Object state change records
————
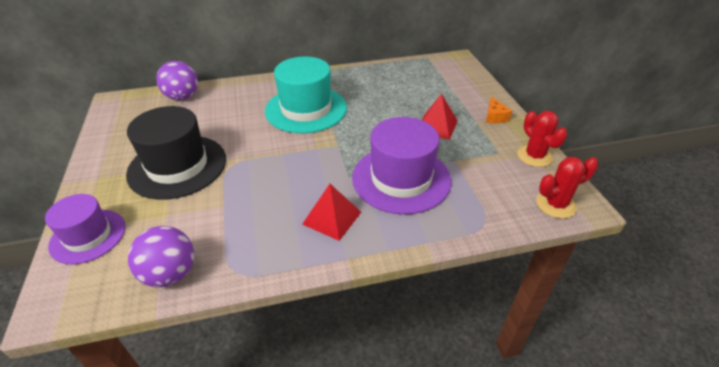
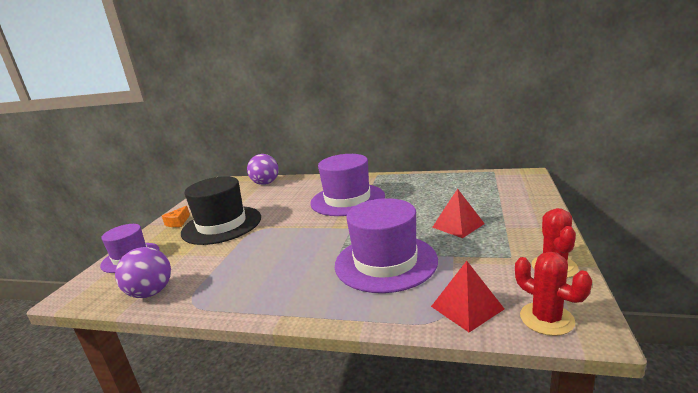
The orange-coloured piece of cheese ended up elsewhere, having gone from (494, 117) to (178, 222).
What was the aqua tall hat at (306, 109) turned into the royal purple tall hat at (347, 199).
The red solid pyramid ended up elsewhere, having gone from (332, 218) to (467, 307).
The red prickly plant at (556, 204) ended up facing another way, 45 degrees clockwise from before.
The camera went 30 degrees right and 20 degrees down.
————
* _Work instructions_
Pick out all lines from the data above in which the word "having" appears.

* _Response_
The orange-coloured piece of cheese ended up elsewhere, having gone from (494, 117) to (178, 222).
The red solid pyramid ended up elsewhere, having gone from (332, 218) to (467, 307).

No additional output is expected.